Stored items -
----------

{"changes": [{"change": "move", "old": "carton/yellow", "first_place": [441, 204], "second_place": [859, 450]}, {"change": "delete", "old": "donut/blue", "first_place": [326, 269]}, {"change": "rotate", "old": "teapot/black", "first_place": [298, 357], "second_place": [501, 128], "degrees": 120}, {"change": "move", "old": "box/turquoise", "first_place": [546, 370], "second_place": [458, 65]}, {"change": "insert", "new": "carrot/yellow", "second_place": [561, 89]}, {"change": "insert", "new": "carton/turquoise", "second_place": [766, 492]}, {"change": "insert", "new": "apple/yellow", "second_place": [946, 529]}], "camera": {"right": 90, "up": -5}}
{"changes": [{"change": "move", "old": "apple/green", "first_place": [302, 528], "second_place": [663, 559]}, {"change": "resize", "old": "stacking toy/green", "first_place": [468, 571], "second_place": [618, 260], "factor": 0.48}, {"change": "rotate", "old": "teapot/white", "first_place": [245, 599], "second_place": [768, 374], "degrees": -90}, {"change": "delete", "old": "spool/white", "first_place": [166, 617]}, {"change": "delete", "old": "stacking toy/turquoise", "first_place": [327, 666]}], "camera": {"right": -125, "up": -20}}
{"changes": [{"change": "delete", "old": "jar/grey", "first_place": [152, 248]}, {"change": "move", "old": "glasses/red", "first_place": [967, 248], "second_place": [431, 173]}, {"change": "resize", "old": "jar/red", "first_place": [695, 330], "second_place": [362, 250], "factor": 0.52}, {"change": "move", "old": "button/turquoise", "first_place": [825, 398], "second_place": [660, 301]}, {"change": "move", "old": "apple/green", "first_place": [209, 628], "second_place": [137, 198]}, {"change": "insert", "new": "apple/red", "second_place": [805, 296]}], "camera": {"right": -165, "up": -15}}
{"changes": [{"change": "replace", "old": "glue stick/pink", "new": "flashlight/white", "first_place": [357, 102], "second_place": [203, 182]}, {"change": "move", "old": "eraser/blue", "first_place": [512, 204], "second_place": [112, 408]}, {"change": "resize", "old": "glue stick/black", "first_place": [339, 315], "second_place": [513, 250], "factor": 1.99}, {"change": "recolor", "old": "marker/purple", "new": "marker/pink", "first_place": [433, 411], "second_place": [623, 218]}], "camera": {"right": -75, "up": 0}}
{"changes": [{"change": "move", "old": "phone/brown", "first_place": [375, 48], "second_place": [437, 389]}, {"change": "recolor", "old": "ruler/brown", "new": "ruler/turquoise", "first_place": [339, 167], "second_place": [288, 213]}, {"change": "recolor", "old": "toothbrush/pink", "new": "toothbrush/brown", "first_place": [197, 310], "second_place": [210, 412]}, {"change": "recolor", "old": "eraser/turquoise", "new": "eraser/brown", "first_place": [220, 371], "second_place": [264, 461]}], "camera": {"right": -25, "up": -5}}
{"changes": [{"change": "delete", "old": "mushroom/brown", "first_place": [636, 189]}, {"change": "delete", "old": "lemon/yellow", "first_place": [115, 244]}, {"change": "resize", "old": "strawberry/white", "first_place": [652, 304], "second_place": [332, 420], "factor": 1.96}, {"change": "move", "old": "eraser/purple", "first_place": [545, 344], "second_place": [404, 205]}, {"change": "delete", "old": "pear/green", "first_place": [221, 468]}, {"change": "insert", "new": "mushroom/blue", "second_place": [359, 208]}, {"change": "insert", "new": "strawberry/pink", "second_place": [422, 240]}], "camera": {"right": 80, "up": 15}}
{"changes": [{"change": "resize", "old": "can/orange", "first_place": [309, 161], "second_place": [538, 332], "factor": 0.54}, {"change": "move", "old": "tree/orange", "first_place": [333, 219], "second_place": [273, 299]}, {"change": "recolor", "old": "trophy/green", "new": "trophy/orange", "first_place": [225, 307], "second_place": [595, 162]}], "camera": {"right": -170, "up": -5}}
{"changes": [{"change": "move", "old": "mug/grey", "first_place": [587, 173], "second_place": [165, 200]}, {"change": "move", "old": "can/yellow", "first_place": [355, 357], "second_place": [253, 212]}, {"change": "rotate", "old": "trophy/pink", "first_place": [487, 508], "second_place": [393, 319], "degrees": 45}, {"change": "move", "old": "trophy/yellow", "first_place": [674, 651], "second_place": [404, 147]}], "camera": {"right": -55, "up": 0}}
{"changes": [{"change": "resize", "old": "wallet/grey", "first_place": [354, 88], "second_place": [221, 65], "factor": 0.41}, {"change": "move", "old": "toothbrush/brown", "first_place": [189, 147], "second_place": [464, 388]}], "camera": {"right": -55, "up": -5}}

----------

About this exercise - Send back the complete set of entries, exactly as shown above.

Exercise solution -
{"changes": [{"change": "move", "old": "carton/yellow", "first_place": [441, 204], "second_place": [859, 450]}, {"change": "delete", "old": "donut/blue", "first_place": [326, 269]}, {"change": "rotate", "old": "teapot/black", "first_place": [298, 357], "second_place": [501, 128], "degrees": 120}, {"change": "move", "old": "box/turquoise", "first_place": [546, 370], "second_place": [458, 65]}, {"change": "insert", "new": "carrot/yellow", "second_place": [561, 89]}, {"change": "insert", "new": "carton/turquoise", "second_place": [766, 492]}, {"change": "insert", "new": "apple/yellow", "second_place": [946, 529]}], "camera": {"right": 90, "up": -5}}
{"changes": [{"change": "move", "old": "apple/green", "first_place": [302, 528], "second_place": [663, 559]}, {"change": "resize", "old": "stacking toy/green", "first_place": [468, 571], "second_place": [618, 260], "factor": 0.48}, {"change": "rotate", "old": "teapot/white", "first_place": [245, 599], "second_place": [768, 374], "degrees": -90}, {"change": "delete", "old": "spool/white", "first_place": [166, 617]}, {"change": "delete", "old": "stacking toy/turquoise", "first_place": [327, 666]}], "camera": {"right": -125, "up": -20}}
{"changes": [{"change": "delete", "old": "jar/grey", "first_place": [152, 248]}, {"change": "move", "old": "glasses/red", "first_place": [967, 248], "second_place": [431, 173]}, {"change": "resize", "old": "jar/red", "first_place": [695, 330], "second_place": [362, 250], "factor": 0.52}, {"change": "move", "old": "button/turquoise", "first_place": [825, 398], "second_place": [660, 301]}, {"change": "move", "old": "apple/green", "first_place": [209, 628], "second_place": [137, 198]}, {"change": "insert", "new": "apple/red", "second_place": [805, 296]}], "camera": {"right": -165, "up": -15}}
{"changes": [{"change": "replace", "old": "glue stick/pink", "new": "flashlight/white", "first_place": [357, 102], "second_place": [203, 182]}, {"change": "move", "old": "eraser/blue", "first_place": [512, 204], "second_place": [112, 408]}, {"change": "resize", "old": "glue stick/black", "first_place": [339, 315], "second_place": [513, 250], "factor": 1.99}, {"change": "recolor", "old": "marker/purple", "new": "marker/pink", "first_place": [433, 411], "second_place": [623, 218]}], "camera": {"right": -75, "up": 0}}
{"changes": [{"change": "move", "old": "phone/brown", "first_place": [375, 48], "second_place": [437, 389]}, {"change": "recolor", "old": "ruler/brown", "new": "ruler/turquoise", "first_place": [339, 167], "second_place": [288, 213]}, {"change": "recolor", "old": "toothbrush/pink", "new": "toothbrush/brown", "first_place": [197, 310], "second_place": [210, 412]}, {"change": "recolor", "old": "eraser/turquoise", "new": "eraser/brown", "first_place": [220, 371], "second_place": [264, 461]}], "camera": {"right": -25, "up": -5}}
{"changes": [{"change": "delete", "old": "mushroom/brown", "first_place": [636, 189]}, {"change": "delete", "old": "lemon/yellow", "first_place": [115, 244]}, {"change": "resize", "old": "strawberry/white", "first_place": [652, 304], "second_place": [332, 420], "factor": 1.96}, {"change": "move", "old": "eraser/purple", "first_place": [545, 344], "second_place": [404, 205]}, {"change": "delete", "old": "pear/green", "first_place": [221, 468]}, {"change": "insert", "new": "mushroom/blue", "second_place": [359, 208]}, {"change": "insert", "new": "strawberry/pink", "second_place": [422, 240]}], "camera": {"right": 80, "up": 15}}
{"changes": [{"change": "resize", "old": "can/orange", "first_place": [309, 161], "second_place": [538, 332], "factor": 0.54}, {"change": "move", "old": "tree/orange", "first_place": [333, 219], "second_place": [273, 299]}, {"change": "recolor", "old": "trophy/green", "new": "trophy/orange", "first_place": [225, 307], "second_place": [595, 162]}], "camera": {"right": -170, "up": -5}}
{"changes": [{"change": "move", "old": "mug/grey", "first_place": [587, 173], "second_place": [165, 200]}, {"change": "move", "old": "can/yellow", "first_place": [355, 357], "second_place": [253, 212]}, {"change": "rotate", "old": "trophy/pink", "first_place": [487, 508], "second_place": [393, 319], "degrees": 45}, {"change": "move", "old": "trophy/yellow", "first_place": [674, 651], "second_place": [404, 147]}], "camera": {"right": -55, "up": 0}}
{"changes": [{"change": "resize", "old": "wallet/grey", "first_place": [354, 88], "second_place": [221, 65], "factor": 0.41}, {"change": "move", "old": "toothbrush/brown", "first_place": [189, 147], "second_place": [464, 388]}], "camera": {"right": -55, "up": -5}}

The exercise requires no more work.